#### [Problem statement]
Print the records below exactly, from the line containing "blue bowl: 2 -> 1" down to the line containing "pink egg: 1 -> 0", both lines included, and omit every picture.
··· Given data
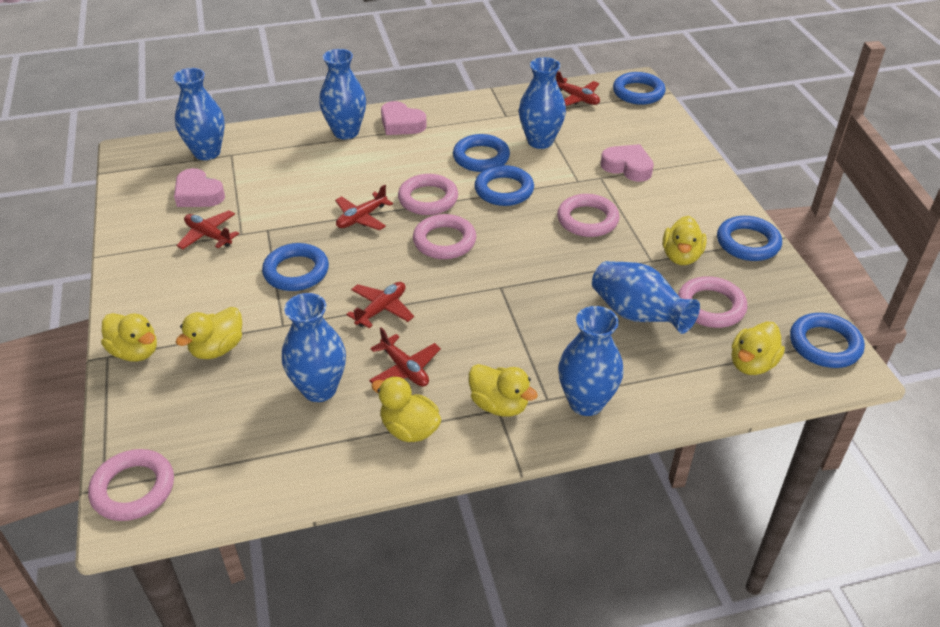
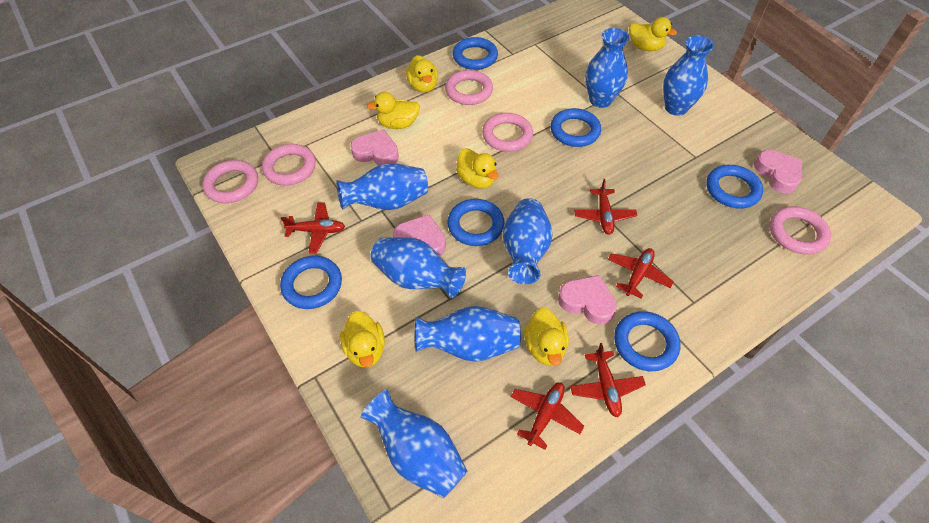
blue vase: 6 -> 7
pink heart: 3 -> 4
······
··· Given data
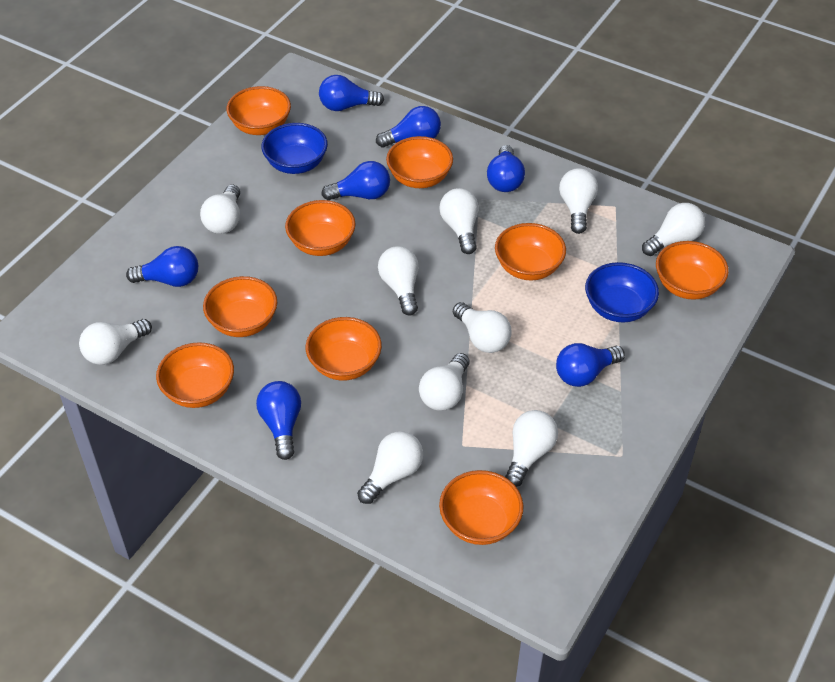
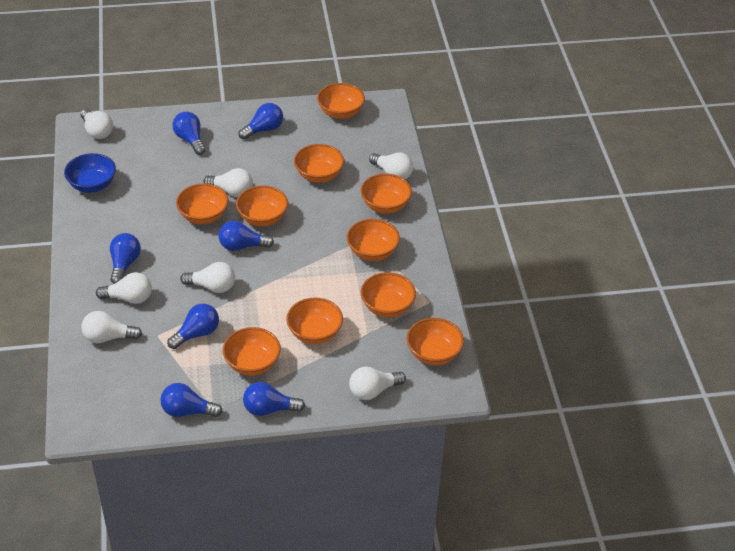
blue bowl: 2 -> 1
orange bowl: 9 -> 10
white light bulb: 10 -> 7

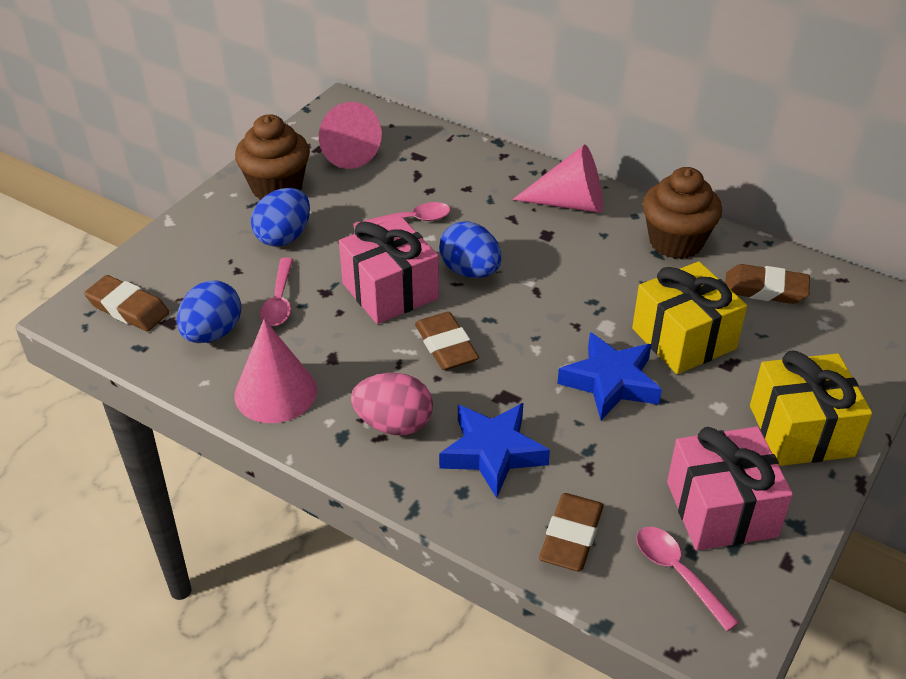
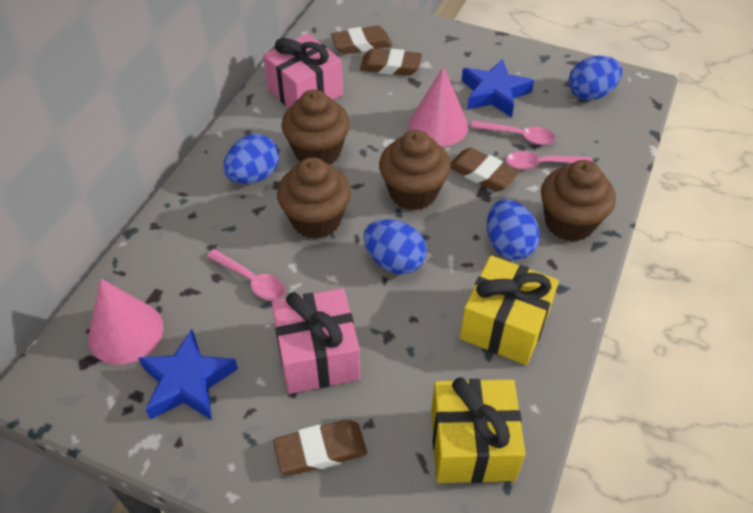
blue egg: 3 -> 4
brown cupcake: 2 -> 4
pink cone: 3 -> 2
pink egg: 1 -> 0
······
#### [Solution to this exercise]
blue bowl: 2 -> 1
orange bowl: 9 -> 10
white light bulb: 10 -> 7

blue egg: 3 -> 4
brown cupcake: 2 -> 4
pink cone: 3 -> 2
pink egg: 1 -> 0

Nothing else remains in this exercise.